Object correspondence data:
%%

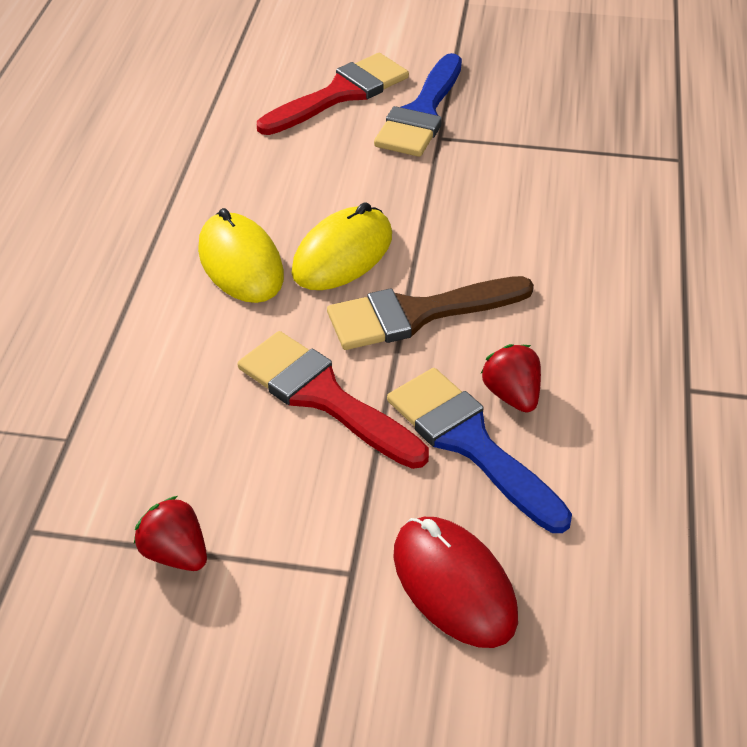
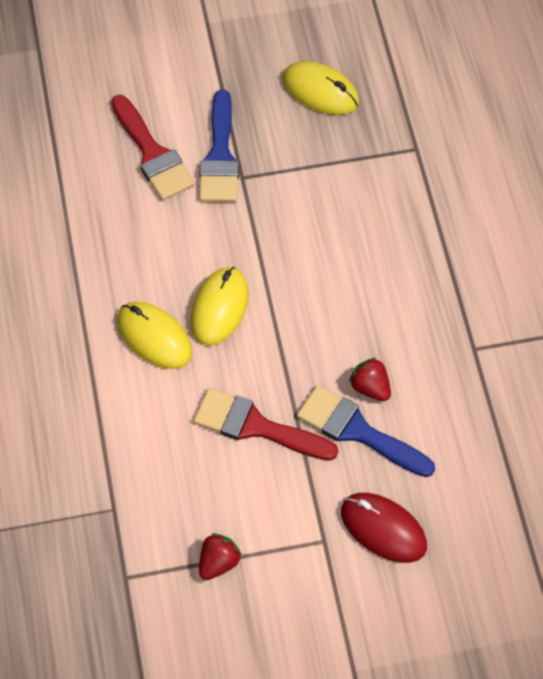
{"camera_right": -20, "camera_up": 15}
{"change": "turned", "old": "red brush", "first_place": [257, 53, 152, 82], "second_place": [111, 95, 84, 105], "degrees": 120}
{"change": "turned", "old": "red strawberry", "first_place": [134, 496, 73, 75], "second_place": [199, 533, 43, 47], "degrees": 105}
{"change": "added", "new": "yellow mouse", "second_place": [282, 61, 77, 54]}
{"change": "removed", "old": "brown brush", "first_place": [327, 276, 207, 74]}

%%

» **Prompt**
Nothing but the exact text of the records should appear in your answer, with no pictures. Please write it out.

» **Solution to this exercise**
{"camera_right": -20, "camera_up": 15}
{"change": "turned", "old": "red brush", "first_place": [257, 53, 152, 82], "second_place": [111, 95, 84, 105], "degrees": 120}
{"change": "turned", "old": "red strawberry", "first_place": [134, 496, 73, 75], "second_place": [199, 533, 43, 47], "degrees": 105}
{"change": "added", "new": "yellow mouse", "second_place": [282, 61, 77, 54]}
{"change": "removed", "old": "brown brush", "first_place": [327, 276, 207, 74]}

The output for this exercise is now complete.